[[ Working data, beginning ]]

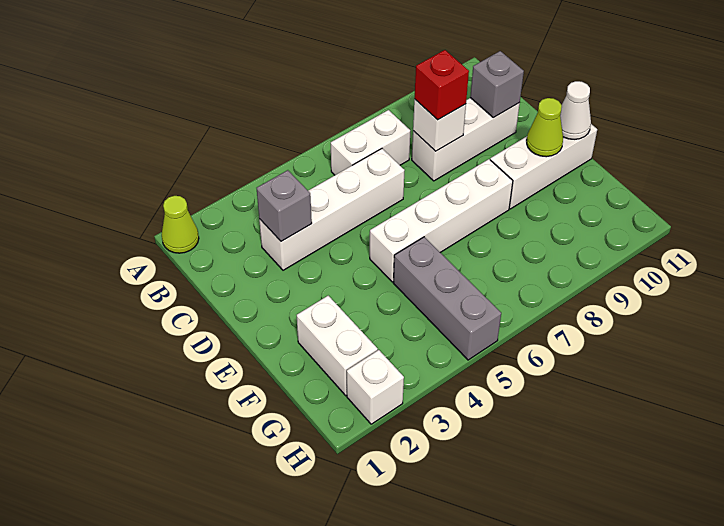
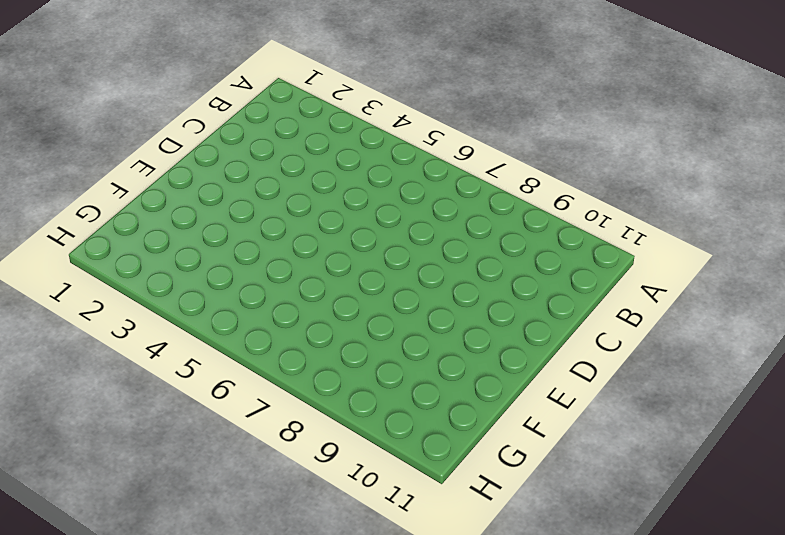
none -> lime cone A1 level 1
none -> white brick B6:B7 level 1
none -> white brick C3:C6 level 1

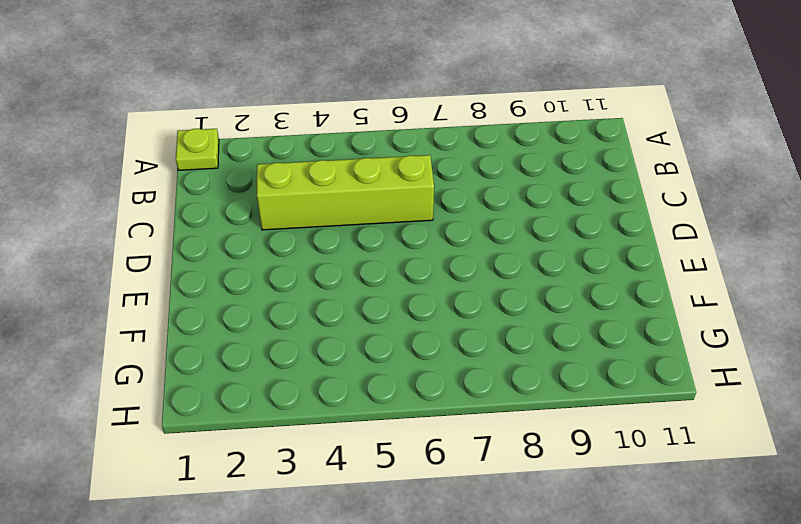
lime plate A1 level 1 -> lime cone A1 level 1
lime brick C3:C6 level 1 -> white brick C3:C6 level 1
none -> white brick B6:B7 level 1
none -> white brick C8:C10 level 1
none -> white brick E5:E8 level 1

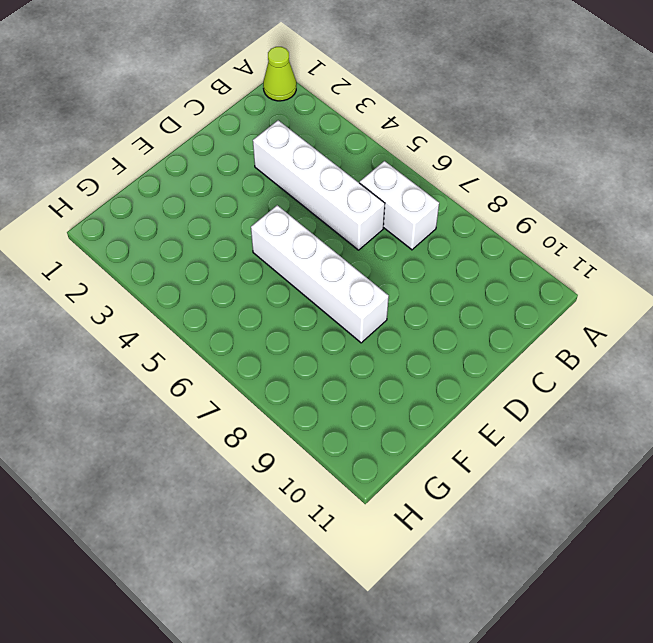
none -> white brick C8:C10 level 1
none -> white brick E9:E11 level 1
none -> white brick F2:G2 level 1

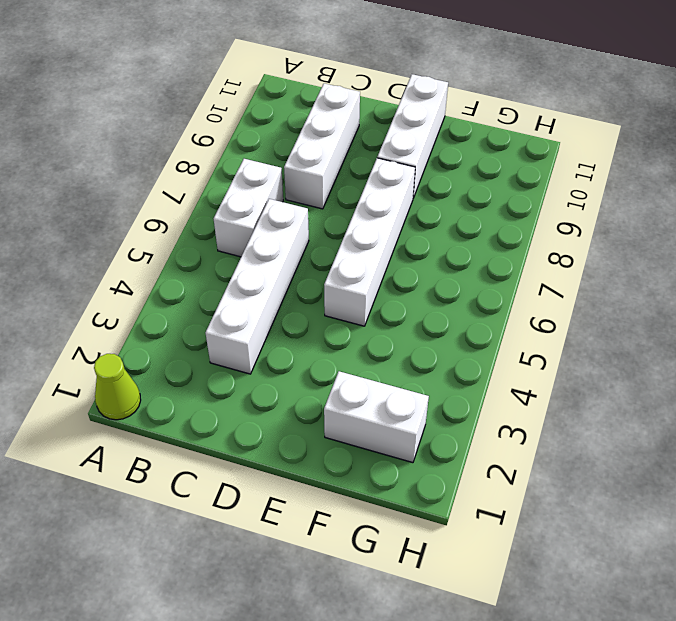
none -> grey brick F5:H5 level 1
none -> white brick H2 level 1
none -> grey brick C3 level 2

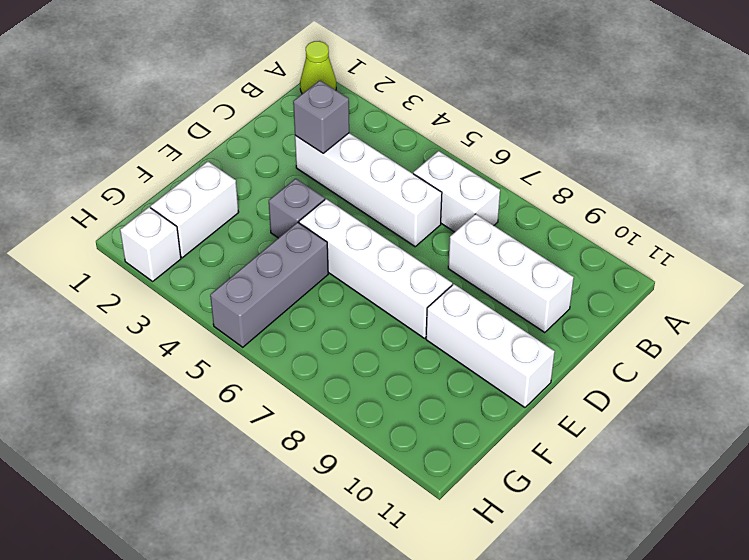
grey brick E4 level 1 -> grey brick C10 level 2
none -> white brick C8 level 2
none -> lime cone E10 level 2
none -> white cone E11 level 2

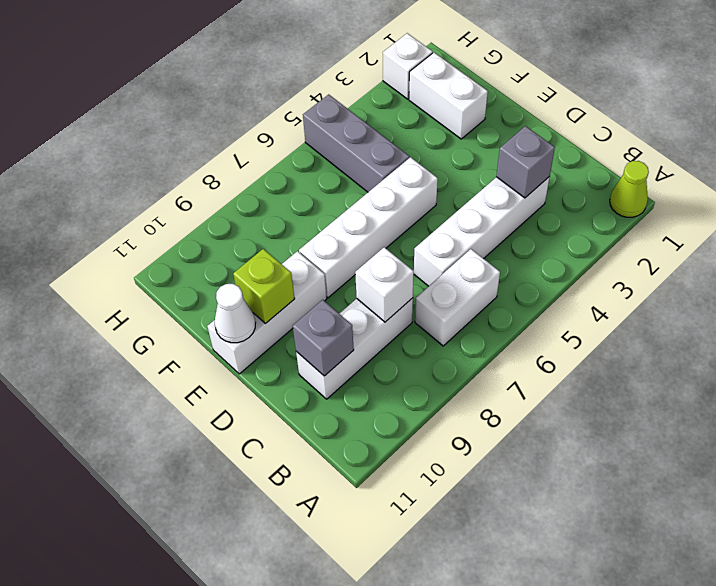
lime brick E10 level 2 -> lime cone E10 level 2
none -> red brick C8 level 3

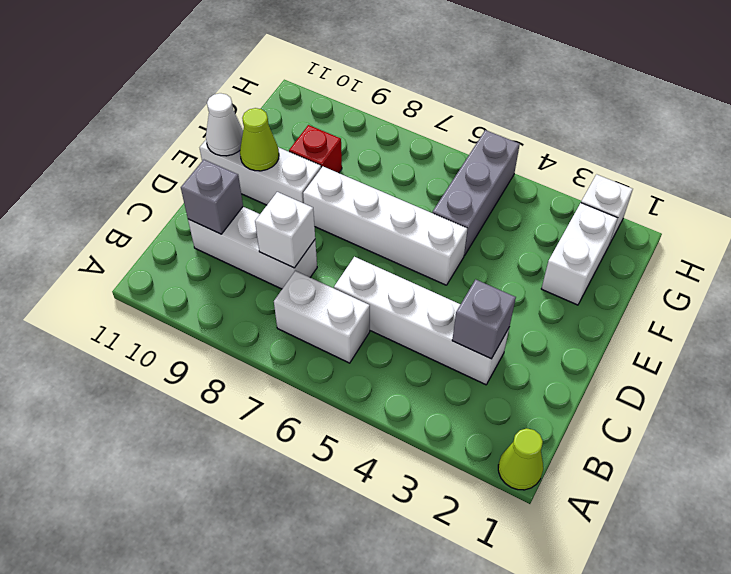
red brick F9 level 1 -> red brick C8 level 3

[[ Working data, end ]]

_What to produce_:
Write out exactly the lines from the line holding "none -> white brick C8 level 2" through the last line of the records above, inclusive, and nothing more. Leave out the pictures.

_Written response_:
none -> white brick C8 level 2
none -> lime cone E10 level 2
none -> white cone E11 level 2

lime brick E10 level 2 -> lime cone E10 level 2
none -> red brick C8 level 3

red brick F9 level 1 -> red brick C8 level 3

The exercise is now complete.